## SHORT TASK
Pull out each line in the listing below that contains the string "Clarinet", matching case exactly.

────────────────

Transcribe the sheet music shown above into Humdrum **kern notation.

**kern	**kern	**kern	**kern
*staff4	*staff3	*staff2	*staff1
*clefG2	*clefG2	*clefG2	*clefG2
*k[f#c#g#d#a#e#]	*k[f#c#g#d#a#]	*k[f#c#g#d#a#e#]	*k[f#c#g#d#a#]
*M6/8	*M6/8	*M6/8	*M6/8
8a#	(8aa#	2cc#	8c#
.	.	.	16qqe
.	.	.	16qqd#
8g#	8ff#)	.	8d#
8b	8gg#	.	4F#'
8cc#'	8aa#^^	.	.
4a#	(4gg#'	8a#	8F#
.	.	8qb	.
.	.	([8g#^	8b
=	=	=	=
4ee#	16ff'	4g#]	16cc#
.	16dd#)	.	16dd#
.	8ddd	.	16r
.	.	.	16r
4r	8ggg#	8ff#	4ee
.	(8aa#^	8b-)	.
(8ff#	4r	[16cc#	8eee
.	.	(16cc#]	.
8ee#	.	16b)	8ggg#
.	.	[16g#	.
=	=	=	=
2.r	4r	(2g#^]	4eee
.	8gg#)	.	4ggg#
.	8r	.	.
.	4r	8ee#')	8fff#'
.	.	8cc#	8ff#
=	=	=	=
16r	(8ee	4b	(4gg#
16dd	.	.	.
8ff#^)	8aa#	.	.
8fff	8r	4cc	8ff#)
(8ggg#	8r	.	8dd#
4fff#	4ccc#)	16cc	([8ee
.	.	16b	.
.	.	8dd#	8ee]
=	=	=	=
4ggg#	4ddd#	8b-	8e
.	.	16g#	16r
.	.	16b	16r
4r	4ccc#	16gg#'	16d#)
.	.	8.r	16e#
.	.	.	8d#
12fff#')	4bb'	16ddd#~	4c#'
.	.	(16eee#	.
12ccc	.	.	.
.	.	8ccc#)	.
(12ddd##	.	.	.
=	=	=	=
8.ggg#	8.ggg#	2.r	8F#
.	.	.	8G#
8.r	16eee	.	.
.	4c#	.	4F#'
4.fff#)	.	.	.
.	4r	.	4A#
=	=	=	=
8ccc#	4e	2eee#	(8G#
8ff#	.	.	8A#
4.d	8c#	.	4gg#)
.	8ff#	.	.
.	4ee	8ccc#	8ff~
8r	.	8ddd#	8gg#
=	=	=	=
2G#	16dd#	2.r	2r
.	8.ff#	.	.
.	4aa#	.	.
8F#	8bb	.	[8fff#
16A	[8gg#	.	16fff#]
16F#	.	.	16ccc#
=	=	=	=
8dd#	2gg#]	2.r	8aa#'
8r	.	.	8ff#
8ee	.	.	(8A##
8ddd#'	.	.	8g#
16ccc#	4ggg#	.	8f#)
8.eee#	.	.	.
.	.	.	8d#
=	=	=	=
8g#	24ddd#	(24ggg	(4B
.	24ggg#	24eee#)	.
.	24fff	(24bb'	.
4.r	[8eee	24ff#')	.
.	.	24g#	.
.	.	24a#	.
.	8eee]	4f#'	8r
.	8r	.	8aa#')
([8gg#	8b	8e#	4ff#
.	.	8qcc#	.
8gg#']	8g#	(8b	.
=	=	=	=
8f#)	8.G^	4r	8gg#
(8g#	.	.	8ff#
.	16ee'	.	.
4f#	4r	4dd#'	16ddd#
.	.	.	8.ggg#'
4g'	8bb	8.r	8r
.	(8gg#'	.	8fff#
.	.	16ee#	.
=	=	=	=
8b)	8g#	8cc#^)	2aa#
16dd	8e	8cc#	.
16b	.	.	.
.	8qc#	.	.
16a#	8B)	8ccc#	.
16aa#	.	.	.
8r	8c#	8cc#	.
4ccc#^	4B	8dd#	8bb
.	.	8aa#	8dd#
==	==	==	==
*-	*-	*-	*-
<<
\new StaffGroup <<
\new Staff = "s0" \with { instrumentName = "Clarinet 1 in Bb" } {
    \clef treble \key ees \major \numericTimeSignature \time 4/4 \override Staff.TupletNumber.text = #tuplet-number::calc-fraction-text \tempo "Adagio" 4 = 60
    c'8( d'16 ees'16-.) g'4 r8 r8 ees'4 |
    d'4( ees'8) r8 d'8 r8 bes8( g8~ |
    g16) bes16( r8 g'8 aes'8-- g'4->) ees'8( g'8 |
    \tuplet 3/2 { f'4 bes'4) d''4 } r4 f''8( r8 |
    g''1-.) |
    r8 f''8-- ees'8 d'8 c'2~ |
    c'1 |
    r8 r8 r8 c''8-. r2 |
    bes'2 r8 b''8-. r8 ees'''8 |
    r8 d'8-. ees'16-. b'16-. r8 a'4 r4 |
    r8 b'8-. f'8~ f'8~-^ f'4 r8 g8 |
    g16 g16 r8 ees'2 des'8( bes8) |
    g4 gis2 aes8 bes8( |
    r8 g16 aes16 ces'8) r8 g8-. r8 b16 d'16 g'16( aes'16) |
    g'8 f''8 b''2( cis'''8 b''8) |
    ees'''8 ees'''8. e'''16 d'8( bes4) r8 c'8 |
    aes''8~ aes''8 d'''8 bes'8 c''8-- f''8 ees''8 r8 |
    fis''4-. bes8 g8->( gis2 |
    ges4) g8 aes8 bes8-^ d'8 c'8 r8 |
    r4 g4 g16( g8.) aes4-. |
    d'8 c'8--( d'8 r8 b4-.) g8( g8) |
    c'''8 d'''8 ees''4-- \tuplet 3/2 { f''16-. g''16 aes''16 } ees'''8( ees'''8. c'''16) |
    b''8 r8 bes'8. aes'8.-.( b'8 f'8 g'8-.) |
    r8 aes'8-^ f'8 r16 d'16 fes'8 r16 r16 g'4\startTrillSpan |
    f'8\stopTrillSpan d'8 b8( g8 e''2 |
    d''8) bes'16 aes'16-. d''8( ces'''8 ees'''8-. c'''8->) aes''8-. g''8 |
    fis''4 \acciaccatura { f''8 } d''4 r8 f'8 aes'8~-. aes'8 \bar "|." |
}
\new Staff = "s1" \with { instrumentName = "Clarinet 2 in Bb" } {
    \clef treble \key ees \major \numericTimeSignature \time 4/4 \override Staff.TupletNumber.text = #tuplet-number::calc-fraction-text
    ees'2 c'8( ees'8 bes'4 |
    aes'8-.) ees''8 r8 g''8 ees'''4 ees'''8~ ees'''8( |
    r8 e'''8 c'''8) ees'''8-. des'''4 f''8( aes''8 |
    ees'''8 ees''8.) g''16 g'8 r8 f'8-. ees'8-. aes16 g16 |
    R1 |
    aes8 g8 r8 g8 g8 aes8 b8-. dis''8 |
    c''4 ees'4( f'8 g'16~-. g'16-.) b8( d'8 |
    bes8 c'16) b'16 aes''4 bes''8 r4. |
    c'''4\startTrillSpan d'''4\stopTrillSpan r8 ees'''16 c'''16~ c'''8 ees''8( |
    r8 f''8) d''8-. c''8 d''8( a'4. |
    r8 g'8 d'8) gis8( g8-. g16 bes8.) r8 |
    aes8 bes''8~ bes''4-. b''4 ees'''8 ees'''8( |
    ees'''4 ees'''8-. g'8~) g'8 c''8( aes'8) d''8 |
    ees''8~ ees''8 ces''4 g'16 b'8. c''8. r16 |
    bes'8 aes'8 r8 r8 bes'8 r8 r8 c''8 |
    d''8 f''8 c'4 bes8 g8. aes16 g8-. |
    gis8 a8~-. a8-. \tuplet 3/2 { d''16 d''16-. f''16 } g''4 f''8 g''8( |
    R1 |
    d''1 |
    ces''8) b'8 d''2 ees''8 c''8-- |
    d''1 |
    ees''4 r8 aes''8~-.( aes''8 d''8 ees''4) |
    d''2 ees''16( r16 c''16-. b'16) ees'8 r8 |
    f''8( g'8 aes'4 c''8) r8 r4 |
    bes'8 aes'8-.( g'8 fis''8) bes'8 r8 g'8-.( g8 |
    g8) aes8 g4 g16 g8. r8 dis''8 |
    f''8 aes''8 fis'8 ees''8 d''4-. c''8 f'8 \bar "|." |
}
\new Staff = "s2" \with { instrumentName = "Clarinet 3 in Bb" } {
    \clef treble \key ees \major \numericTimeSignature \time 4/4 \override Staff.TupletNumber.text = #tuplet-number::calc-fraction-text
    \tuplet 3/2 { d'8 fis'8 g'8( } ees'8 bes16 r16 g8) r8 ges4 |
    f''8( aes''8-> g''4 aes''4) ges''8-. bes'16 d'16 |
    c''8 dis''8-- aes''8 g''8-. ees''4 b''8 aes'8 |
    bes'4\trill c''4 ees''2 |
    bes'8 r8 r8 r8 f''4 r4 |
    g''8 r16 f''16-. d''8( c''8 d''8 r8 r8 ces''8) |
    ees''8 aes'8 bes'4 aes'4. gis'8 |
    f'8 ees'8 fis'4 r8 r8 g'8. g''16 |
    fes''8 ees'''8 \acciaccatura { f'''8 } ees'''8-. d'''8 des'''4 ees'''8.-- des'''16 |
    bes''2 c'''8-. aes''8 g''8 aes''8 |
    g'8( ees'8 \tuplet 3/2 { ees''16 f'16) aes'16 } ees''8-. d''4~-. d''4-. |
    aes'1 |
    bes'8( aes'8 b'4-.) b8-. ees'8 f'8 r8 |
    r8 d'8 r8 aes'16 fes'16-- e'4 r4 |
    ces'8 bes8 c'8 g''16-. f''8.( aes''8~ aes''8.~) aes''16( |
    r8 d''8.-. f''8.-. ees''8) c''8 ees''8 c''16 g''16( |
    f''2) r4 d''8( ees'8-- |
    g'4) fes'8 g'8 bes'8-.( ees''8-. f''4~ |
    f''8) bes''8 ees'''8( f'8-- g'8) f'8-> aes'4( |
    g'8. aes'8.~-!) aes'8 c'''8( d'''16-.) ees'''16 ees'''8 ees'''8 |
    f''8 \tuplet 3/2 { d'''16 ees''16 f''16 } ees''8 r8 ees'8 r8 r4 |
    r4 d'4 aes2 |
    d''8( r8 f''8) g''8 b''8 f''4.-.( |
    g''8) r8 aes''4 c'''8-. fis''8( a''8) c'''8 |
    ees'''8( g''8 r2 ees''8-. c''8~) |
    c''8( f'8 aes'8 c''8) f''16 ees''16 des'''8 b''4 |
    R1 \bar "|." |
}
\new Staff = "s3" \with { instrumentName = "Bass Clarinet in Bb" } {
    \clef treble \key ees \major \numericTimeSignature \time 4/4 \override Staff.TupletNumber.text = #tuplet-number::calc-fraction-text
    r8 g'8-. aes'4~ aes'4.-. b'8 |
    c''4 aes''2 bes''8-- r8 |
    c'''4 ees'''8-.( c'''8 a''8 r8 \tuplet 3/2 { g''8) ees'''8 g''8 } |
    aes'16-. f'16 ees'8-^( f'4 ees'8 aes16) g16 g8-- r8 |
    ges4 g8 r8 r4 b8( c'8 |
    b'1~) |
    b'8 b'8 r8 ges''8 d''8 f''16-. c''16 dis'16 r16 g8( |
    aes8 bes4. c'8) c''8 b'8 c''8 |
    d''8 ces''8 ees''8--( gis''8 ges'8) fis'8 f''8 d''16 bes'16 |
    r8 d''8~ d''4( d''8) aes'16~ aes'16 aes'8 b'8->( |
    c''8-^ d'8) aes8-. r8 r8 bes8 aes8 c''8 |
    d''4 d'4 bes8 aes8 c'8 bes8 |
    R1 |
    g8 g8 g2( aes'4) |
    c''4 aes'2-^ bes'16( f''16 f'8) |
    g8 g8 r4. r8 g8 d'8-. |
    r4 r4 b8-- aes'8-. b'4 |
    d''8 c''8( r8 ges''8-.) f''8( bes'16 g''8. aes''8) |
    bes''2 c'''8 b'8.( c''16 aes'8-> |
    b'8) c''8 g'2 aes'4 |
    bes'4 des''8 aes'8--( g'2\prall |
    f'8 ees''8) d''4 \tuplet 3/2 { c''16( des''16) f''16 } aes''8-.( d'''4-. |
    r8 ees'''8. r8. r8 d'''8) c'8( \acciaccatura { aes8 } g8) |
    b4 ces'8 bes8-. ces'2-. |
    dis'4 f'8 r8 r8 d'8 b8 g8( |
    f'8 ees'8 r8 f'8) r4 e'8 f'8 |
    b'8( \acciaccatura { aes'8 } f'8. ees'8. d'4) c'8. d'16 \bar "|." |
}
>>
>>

────────────────

## RESPONSE TO THIS EXERCISE
\new Staff = "s0" \with { instrumentName = "Clarinet 1 in Bb" } {
\new Staff = "s1" \with { instrumentName = "Clarinet 2 in Bb" } {
\new Staff = "s2" \with { instrumentName = "Clarinet 3 in Bb" } {
\new Staff = "s3" \with { instrumentName = "Bass Clarinet in Bb" } {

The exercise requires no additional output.